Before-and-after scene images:
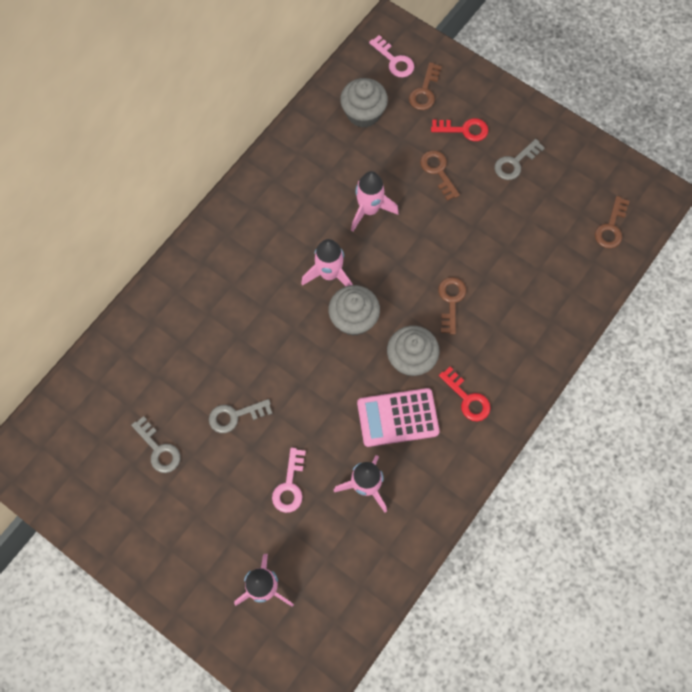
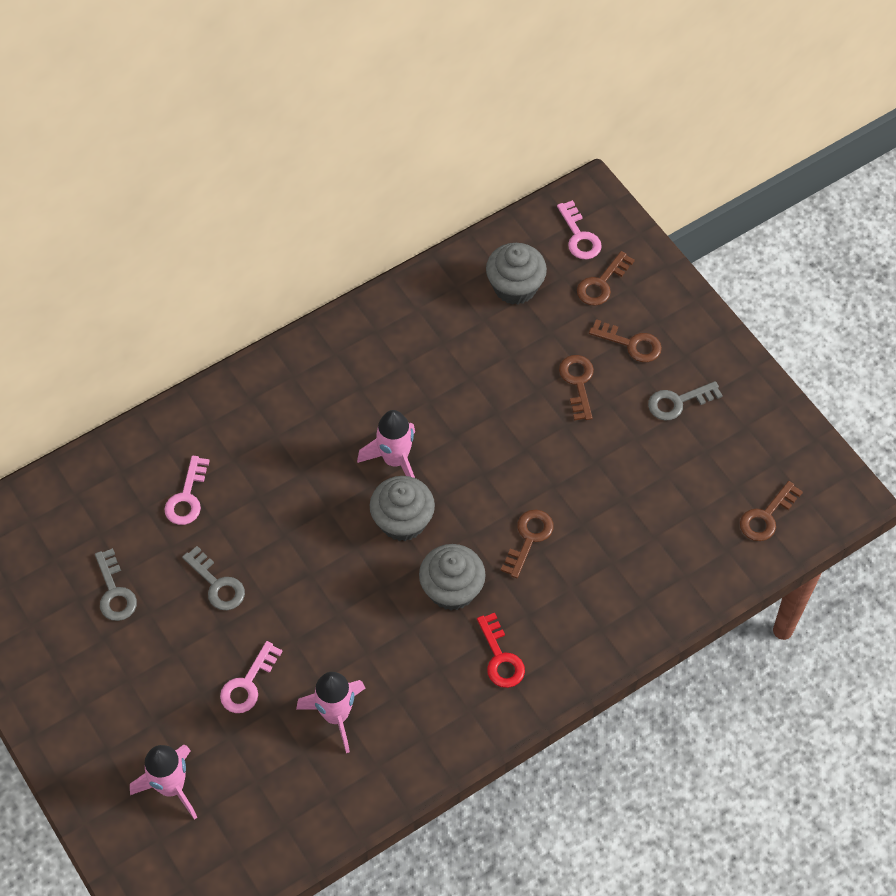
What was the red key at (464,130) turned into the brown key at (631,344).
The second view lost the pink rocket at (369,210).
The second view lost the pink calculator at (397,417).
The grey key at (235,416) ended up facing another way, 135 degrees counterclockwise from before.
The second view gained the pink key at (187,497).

Aim of the task:
Every line above that has the string "lost" needs to be copied.

Task result:
The second view lost the pink rocket at (369,210).
The second view lost the pink calculator at (397,417).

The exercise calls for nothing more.